Information supplied:
_ _ _ _ _ _ _

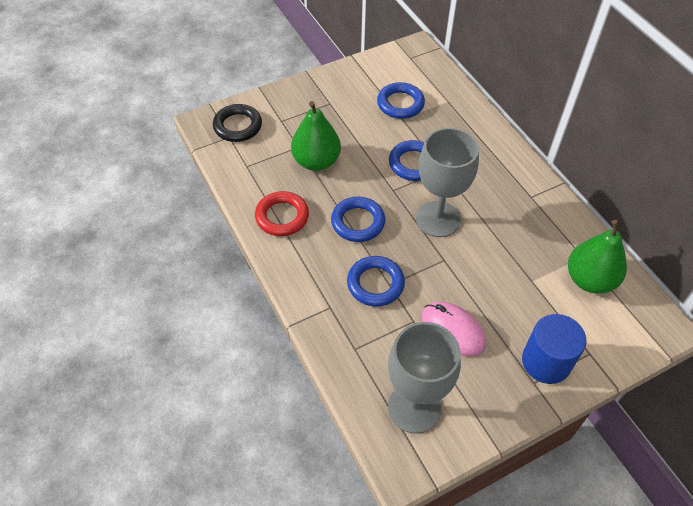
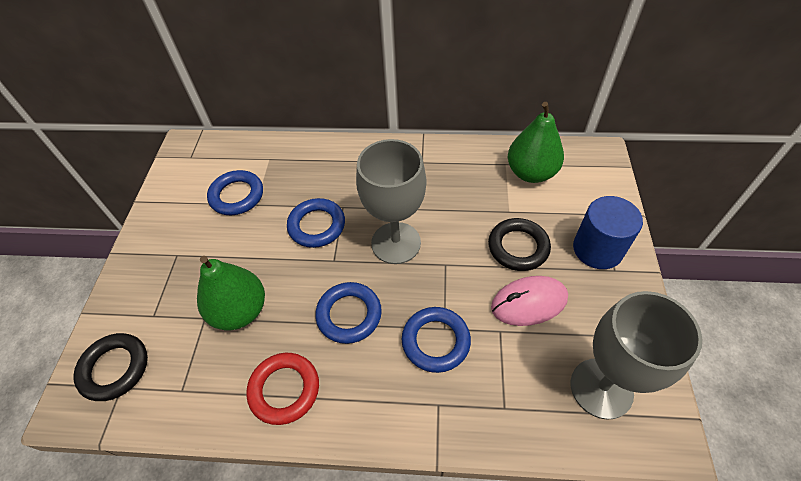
camera: 55 degrees left, 0 degrees up
(500, 302) = (518, 247): none -> black ring

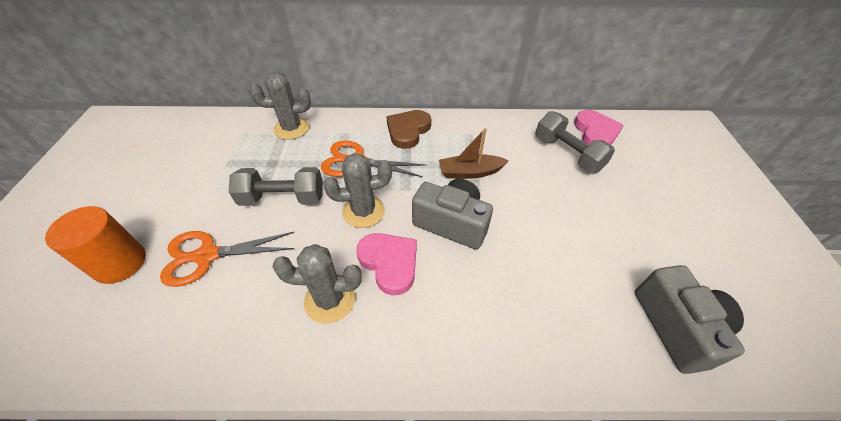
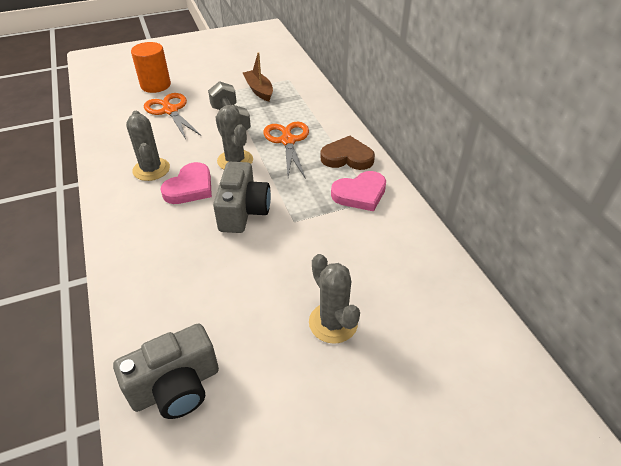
camera: 70 degrees right, 5 degrees down
(291, 128) = (307, 98): grey cactus -> grey cactus (333, 323)
(470, 172) = (313, 209): brown boat -> brown boat (259, 90)
(567, 154) = (388, 280): grey dumbbell -> none
(595, 132) = (450, 304): pink heart -> pink heart (360, 194)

_ _ _ _ _ _ _

Instructions to follow: Please return all lines in the material above that include the word "grey".

Worked solution:
(291, 128) = (307, 98): grey cactus -> grey cactus (333, 323)
(567, 154) = (388, 280): grey dumbbell -> none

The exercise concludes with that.